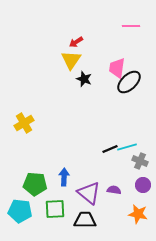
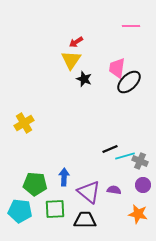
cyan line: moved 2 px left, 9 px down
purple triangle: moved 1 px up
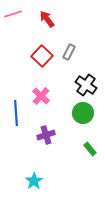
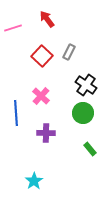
--
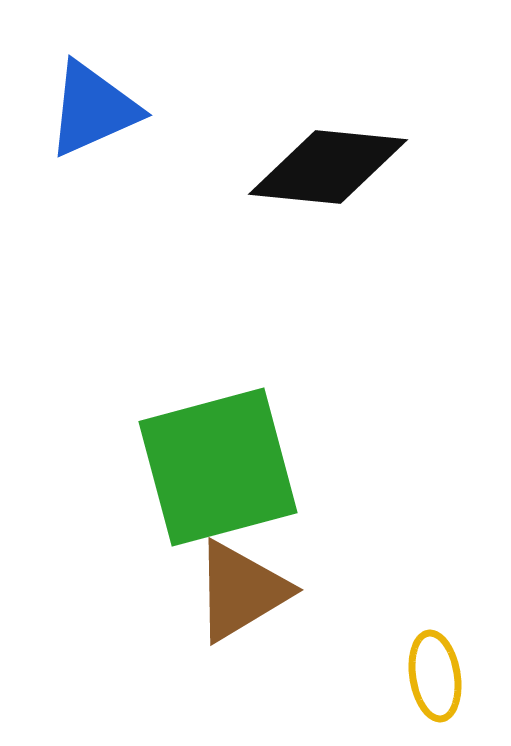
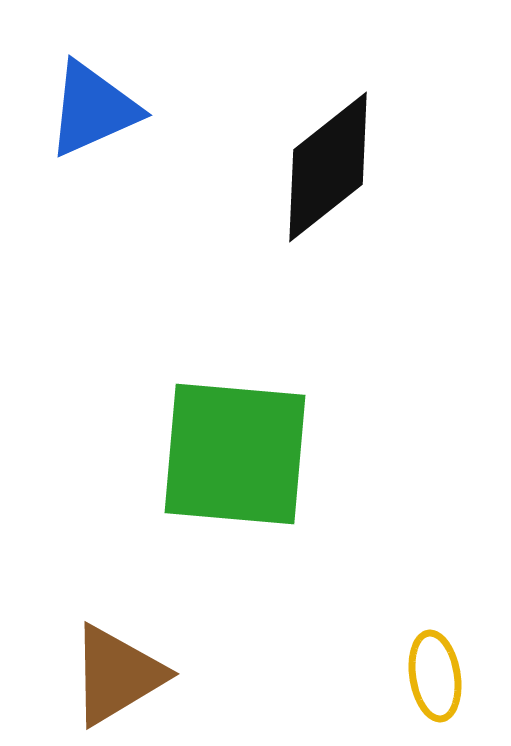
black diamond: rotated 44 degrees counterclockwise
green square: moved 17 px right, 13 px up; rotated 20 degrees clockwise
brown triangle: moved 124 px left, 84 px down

Exercise details | Arrange the lines of the records as a JSON list of strings, one string per line with blank lines omitted, starting at the line containing "cyan line: moved 2 px left, 9 px down" and stopping after the line containing "purple triangle: moved 1 px up".

Exercise result |
[
  "cyan line: moved 2 px left, 9 px down",
  "purple triangle: moved 1 px up"
]